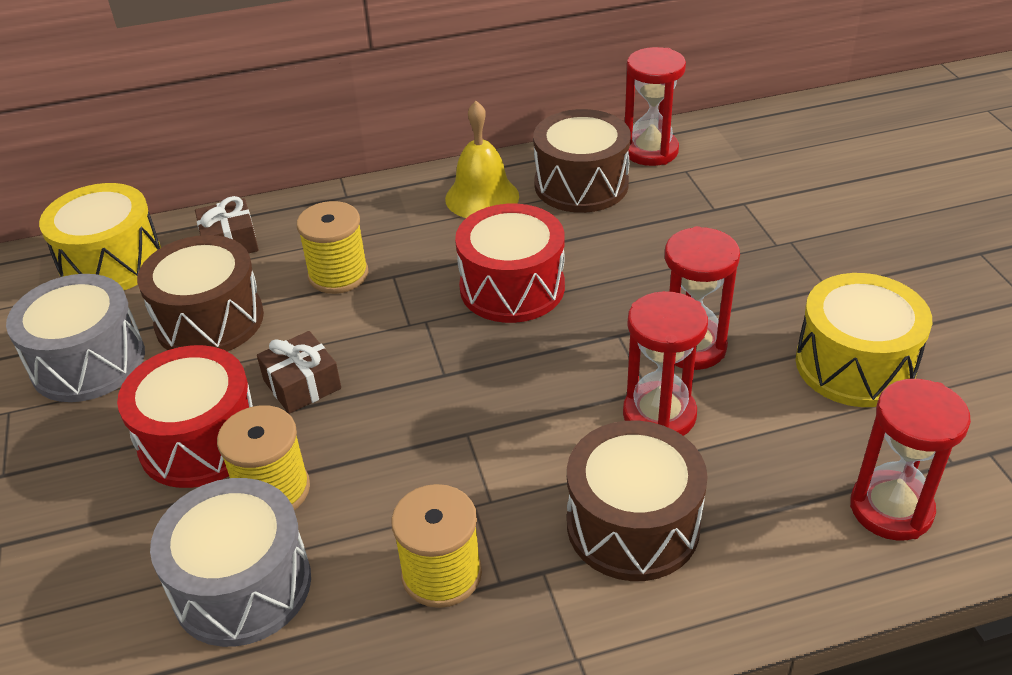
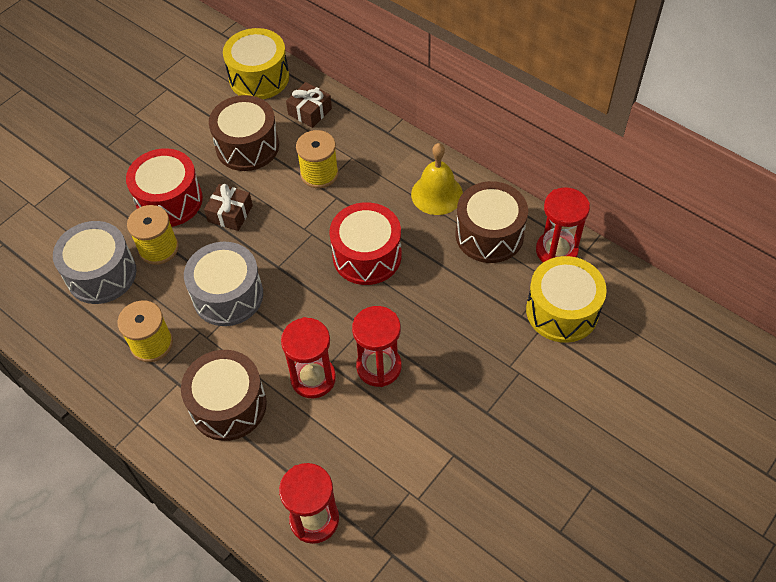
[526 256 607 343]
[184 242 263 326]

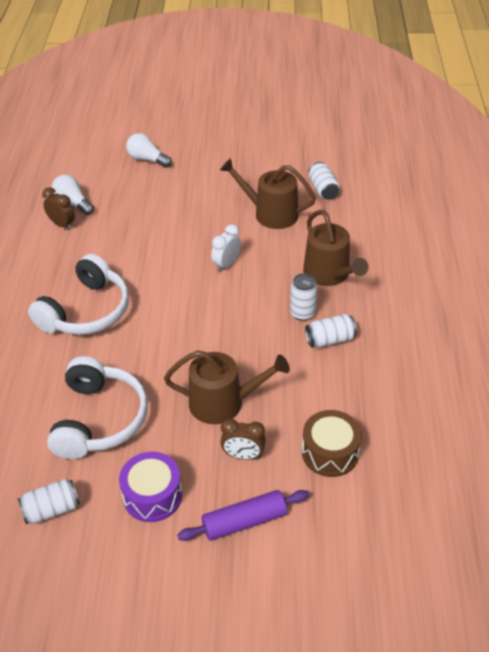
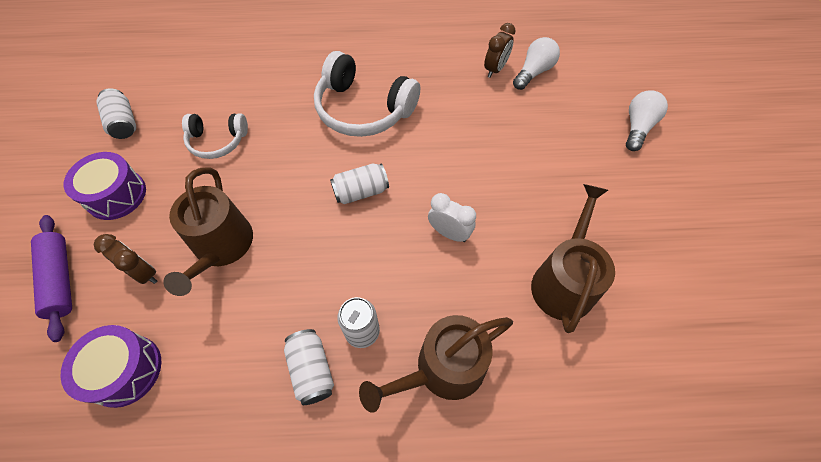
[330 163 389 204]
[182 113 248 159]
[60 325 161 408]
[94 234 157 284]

Task objective
Make an exact copy of the records above, one that has none of the pictures.

Exercise output
[526 256 607 343]
[184 242 263 326]

[330 163 389 204]
[182 113 248 159]
[60 325 161 408]
[94 234 157 284]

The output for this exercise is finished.